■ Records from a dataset
Begin

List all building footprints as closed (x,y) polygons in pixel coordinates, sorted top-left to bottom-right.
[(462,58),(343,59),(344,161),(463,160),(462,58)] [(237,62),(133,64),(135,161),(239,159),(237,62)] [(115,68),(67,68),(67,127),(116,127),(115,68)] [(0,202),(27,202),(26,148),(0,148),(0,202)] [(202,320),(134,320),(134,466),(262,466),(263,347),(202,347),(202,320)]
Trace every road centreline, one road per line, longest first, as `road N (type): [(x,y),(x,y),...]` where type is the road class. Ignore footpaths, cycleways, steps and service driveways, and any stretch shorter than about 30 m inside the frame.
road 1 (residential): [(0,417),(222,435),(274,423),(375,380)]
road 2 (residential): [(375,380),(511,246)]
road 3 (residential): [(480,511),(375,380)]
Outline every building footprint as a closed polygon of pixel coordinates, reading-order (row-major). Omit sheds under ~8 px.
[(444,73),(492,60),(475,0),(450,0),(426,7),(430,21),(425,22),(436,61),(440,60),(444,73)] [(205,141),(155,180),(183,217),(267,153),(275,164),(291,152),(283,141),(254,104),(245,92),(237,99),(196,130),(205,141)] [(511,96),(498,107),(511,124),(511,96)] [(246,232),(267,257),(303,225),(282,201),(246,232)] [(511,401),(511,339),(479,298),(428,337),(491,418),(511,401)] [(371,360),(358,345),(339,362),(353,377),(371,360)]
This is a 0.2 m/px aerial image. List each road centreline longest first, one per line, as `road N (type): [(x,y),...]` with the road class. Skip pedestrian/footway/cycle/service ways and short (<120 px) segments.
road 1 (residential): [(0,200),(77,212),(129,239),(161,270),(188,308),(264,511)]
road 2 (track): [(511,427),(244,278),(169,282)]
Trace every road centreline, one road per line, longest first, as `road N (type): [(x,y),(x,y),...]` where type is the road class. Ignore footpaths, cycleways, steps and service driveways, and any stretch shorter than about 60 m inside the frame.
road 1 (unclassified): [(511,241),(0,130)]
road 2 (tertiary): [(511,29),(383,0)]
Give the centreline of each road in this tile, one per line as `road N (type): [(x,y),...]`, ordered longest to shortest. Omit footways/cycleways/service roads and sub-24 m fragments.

End

■ EXERCISE TASK
Could you copy the lines of the listing above verbatim, starting with the line containing "30 m inside the frame." and ending with the line containing "road 3 (residential): [(480,511),(375,380)]", both included?

■ PROBLEM SOLUTION
Trace every road centreline, one road per line, longest first, as `road N (type): [(x,y),(x,y),...]` where type is the road class. Ignore footpaths, cycleways, steps and service driveways, and any stretch shorter than about 30 m inside the frame.
road 1 (residential): [(0,417),(222,435),(274,423),(375,380)]
road 2 (residential): [(375,380),(511,246)]
road 3 (residential): [(480,511),(375,380)]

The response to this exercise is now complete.